* TRY IT: Copy the lines below exactly, starting at the one with "gray cross: (56, 151) -> (44, 110), moved" and ending at the one with "gray semicircle: (84, 114)", and leave out any picture.

* DATA LISTING:
□ □ □ □ □

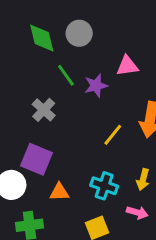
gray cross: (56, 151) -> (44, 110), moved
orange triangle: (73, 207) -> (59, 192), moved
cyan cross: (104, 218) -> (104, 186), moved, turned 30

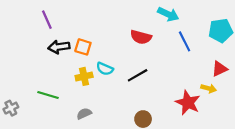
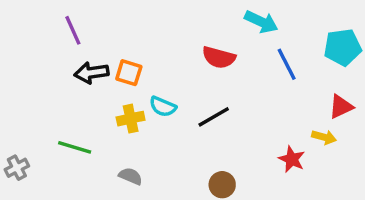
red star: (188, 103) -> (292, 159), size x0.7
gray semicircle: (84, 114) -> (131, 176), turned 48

□ □ □ □ □

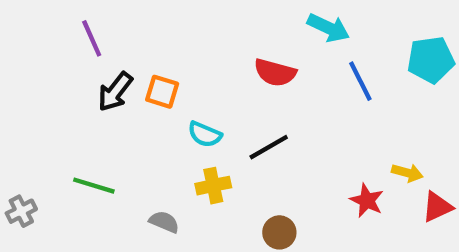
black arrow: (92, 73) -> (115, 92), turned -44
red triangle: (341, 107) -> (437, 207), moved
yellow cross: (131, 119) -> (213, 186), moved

□ □ □ □ □

* ANSWER SPACE:
gray cross: (56, 151) -> (44, 110), moved
orange triangle: (73, 207) -> (59, 192), moved
cyan cross: (104, 218) -> (104, 186), moved, turned 30

red star: (188, 103) -> (292, 159), size x0.7
gray semicircle: (84, 114) -> (131, 176), turned 48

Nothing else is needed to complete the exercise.